Object matching data –
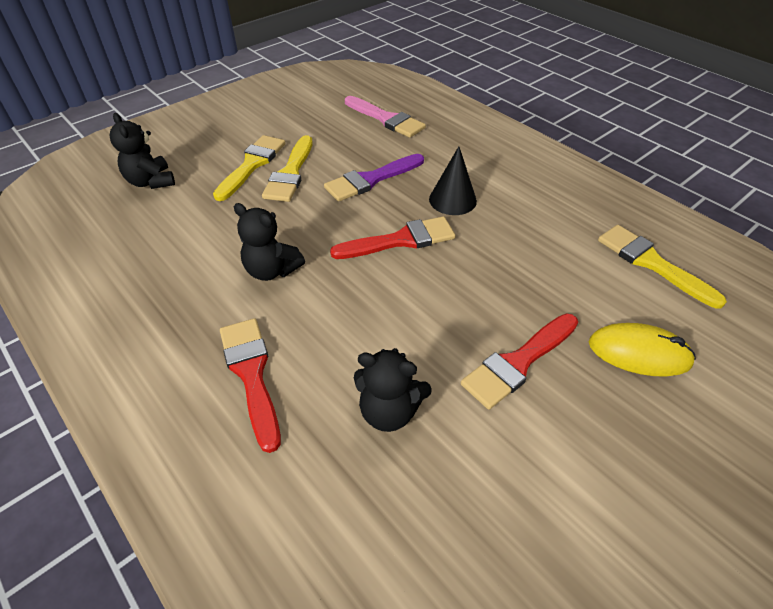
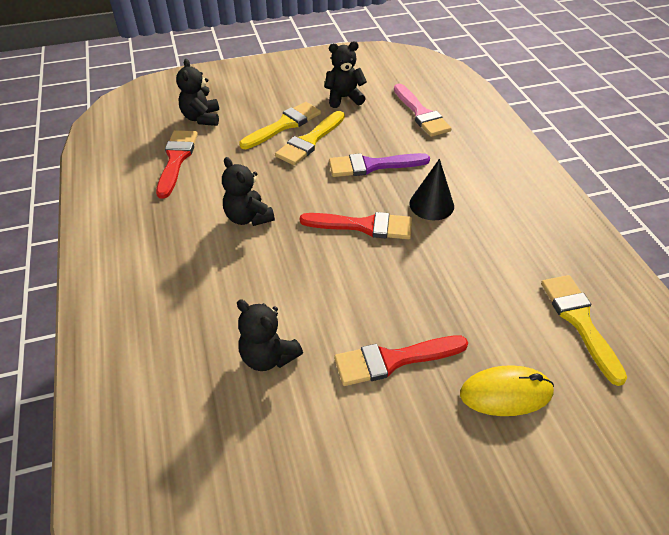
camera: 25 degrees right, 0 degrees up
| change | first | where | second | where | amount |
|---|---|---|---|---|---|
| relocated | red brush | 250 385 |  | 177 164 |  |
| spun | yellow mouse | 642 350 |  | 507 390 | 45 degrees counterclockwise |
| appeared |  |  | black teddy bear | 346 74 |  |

Work to complete –
Please determine how many lines of the records above contain "degrees", and state that number only.

Written response –
2